» RECORDED INFORMATION
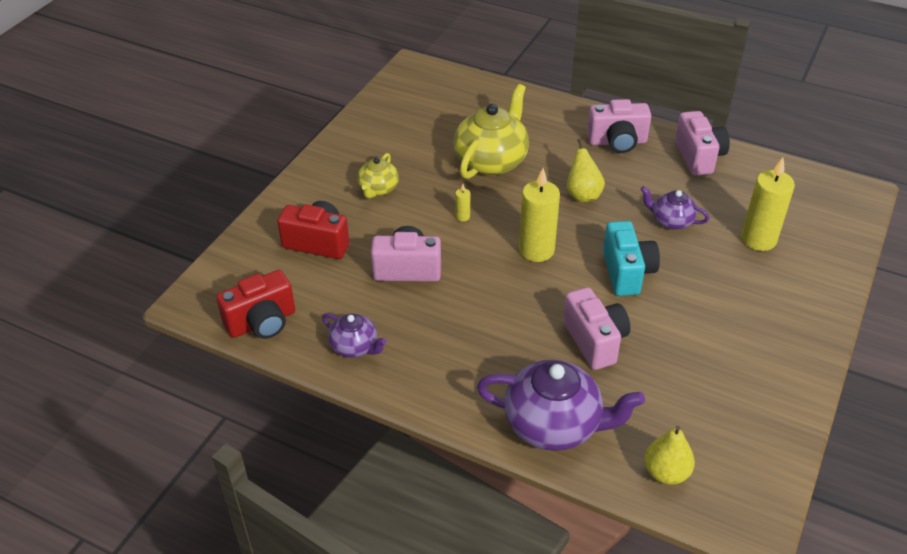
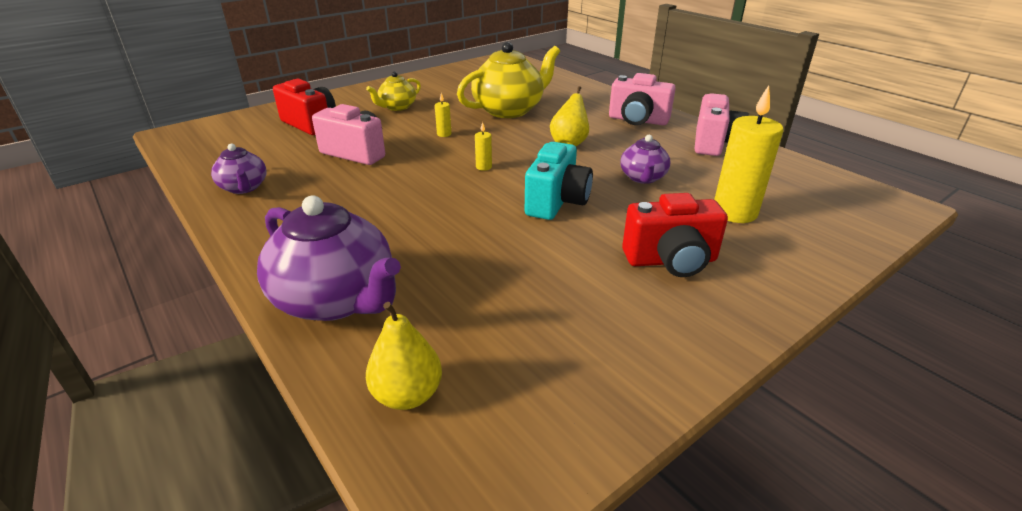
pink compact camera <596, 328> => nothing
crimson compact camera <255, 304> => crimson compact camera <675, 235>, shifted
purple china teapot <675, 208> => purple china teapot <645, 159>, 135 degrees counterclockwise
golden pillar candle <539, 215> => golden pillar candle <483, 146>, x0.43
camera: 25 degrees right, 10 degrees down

» TASK TO COMPLETE
Restate all of the material above word for word. Pictures do not belong in it.

» EXERCISE ANSWER
pink compact camera <596, 328> => nothing
crimson compact camera <255, 304> => crimson compact camera <675, 235>, shifted
purple china teapot <675, 208> => purple china teapot <645, 159>, 135 degrees counterclockwise
golden pillar candle <539, 215> => golden pillar candle <483, 146>, x0.43
camera: 25 degrees right, 10 degrees down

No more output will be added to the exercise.